### Data:
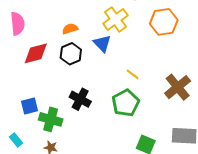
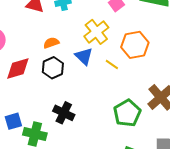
orange hexagon: (164, 22) -> (135, 45), moved
yellow line: (133, 74) -> (112, 64), moved
green pentagon: (126, 103) -> (127, 113), moved

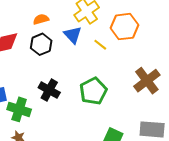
green pentagon: (127, 113) -> (93, 91), moved

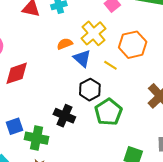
orange semicircle: (41, 19) -> (65, 44), moved
black hexagon: (41, 44) -> (90, 90), moved

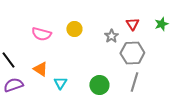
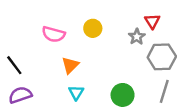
red triangle: (132, 24) -> (152, 21), moved
orange triangle: (40, 69) -> (70, 65), moved, turned 42

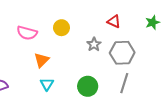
red triangle: (152, 21) -> (114, 21), turned -32
gray star: (137, 37) -> (94, 44), moved

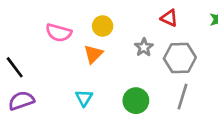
orange triangle: (42, 60) -> (93, 54), moved

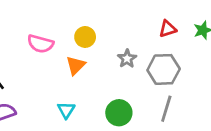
red triangle: (169, 18) -> (168, 29), moved, turned -42

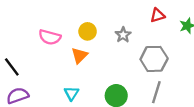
red triangle: (168, 29) -> (157, 15), moved
gray star: (127, 59) -> (123, 35), moved

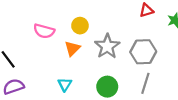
gray star: (123, 35) -> (107, 46), moved, size x1.6

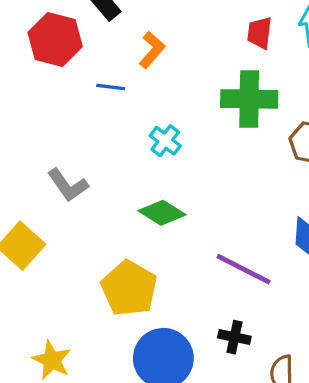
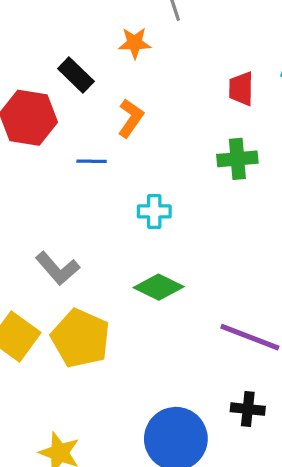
green cross: (249, 99) -> (237, 159), size x0.7
cyan cross: (165, 141) -> (154, 211), turned -32
yellow pentagon: (129, 288) -> (81, 338), moved

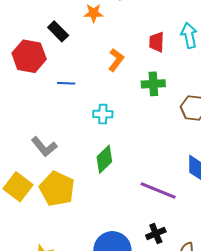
orange L-shape: (131, 118) -> (116, 60), moved
green diamond: (159, 287) -> (104, 159), turned -72
black cross: (248, 409) -> (156, 233), turned -30

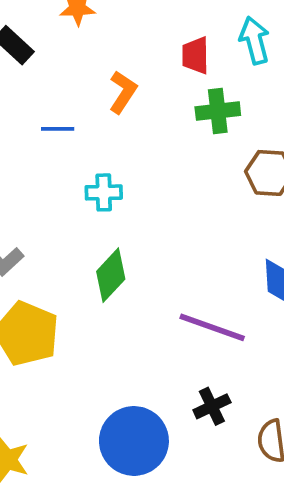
blue line: (66, 83) -> (58, 129), moved
green cross: (153, 84) -> (218, 111), moved

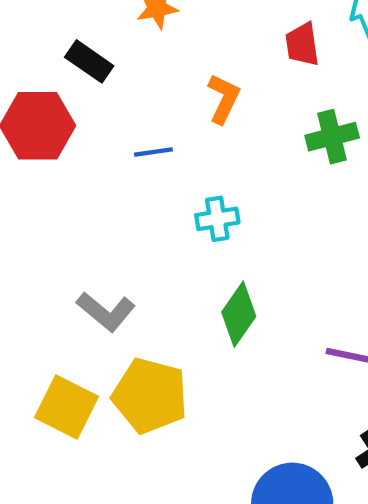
green cross: (218, 111) -> (332, 137), moved

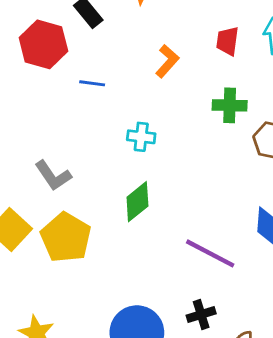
blue line: (153, 152) -> (92, 83), moved

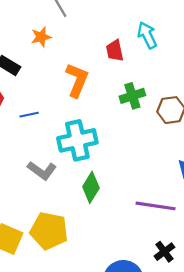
orange L-shape: (167, 61) -> (77, 80), size x1.4
cyan cross: (141, 137) -> (77, 140), size x1.8
gray L-shape: (53, 176) -> (42, 171), moved

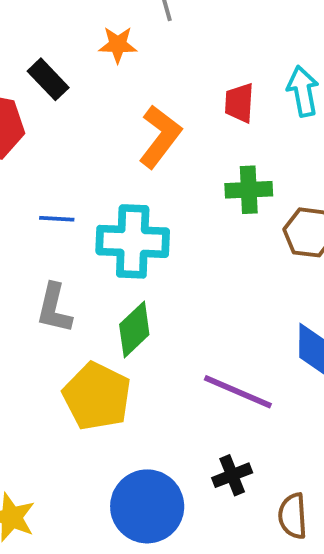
blue line: (29, 115) -> (57, 219), moved
gray L-shape: (42, 171) -> (54, 308), moved, turned 52
yellow pentagon: (49, 231) -> (97, 396), moved

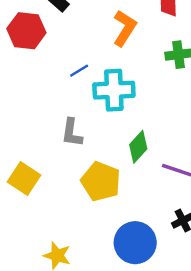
blue line: (57, 219) -> (79, 71), moved, turned -30
green diamond: (134, 329) -> (138, 147), moved

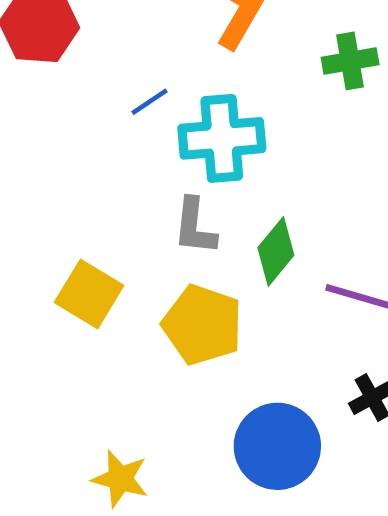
gray L-shape: (72, 133) -> (195, 226), moved
yellow square: (24, 178) -> (89, 294), moved

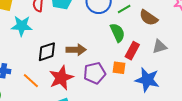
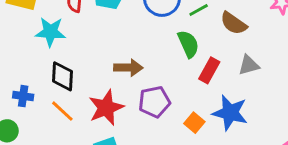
black diamond: (47, 52) -> (62, 76), moved, turned -70
orange square: (119, 68) -> (194, 123), moved, turned 32

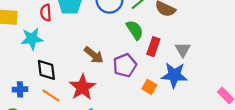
gray triangle: (249, 65) -> (183, 50), moved, turned -35
brown arrow: (128, 68) -> (94, 55), turned 48
purple pentagon: (154, 102) -> (125, 65), moved

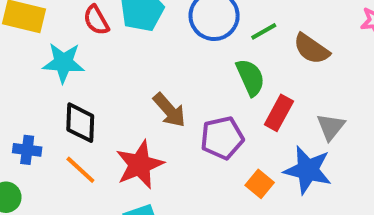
red semicircle: (46, 13) -> (96, 20), turned -35

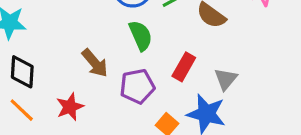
green semicircle: (250, 77) -> (141, 36), moved
red star: (140, 165) -> (70, 107), size x0.7

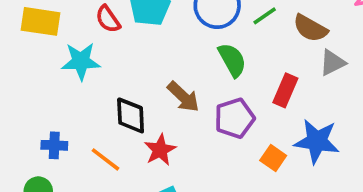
black diamond: (22, 72) -> (131, 115), moved
gray triangle: (226, 79) -> (332, 63), moved, turned 30

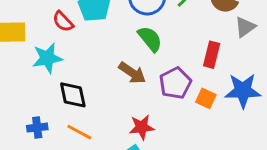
green semicircle: (232, 60) -> (150, 39), moved
black diamond: (131, 115) -> (73, 95), moved
red star: (160, 150) -> (142, 127), moved, turned 30
orange square: (273, 158) -> (206, 98), moved

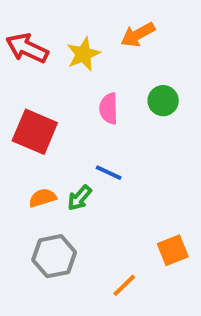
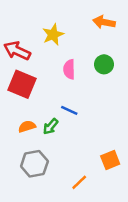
orange arrow: (138, 35) -> (104, 22), moved, turned 40
red arrow: (27, 48) -> (17, 51), moved

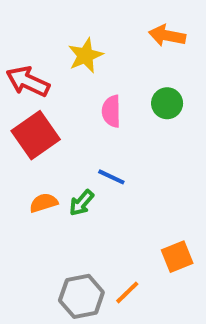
red square: (22, 84) -> (36, 135), turned 32
gray hexagon: (34, 164) -> (81, 296), moved

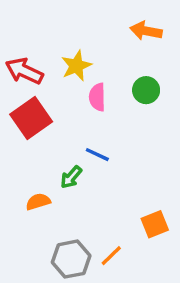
yellow star: (85, 55) -> (76, 66), moved
orange semicircle: (44, 203) -> (38, 202), moved

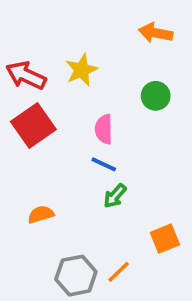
pink semicircle: (97, 97) -> (104, 129), moved
green arrow: (71, 177) -> (115, 196), moved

### Directions:
Look above and copy only the lines from the one holding "cyan cross: (165, 141)" to the one holding "orange L-shape: (167, 61)", both included, exactly, minus the pictures.

### Problem solution:
cyan cross: (165, 141) -> (154, 211), turned -32
yellow pentagon: (129, 288) -> (81, 338), moved

orange L-shape: (131, 118) -> (116, 60), moved
green diamond: (159, 287) -> (104, 159), turned -72
black cross: (248, 409) -> (156, 233), turned -30

blue line: (66, 83) -> (58, 129), moved
green cross: (153, 84) -> (218, 111), moved

green cross: (218, 111) -> (332, 137), moved

blue line: (153, 152) -> (92, 83), moved

orange L-shape: (167, 61) -> (77, 80), size x1.4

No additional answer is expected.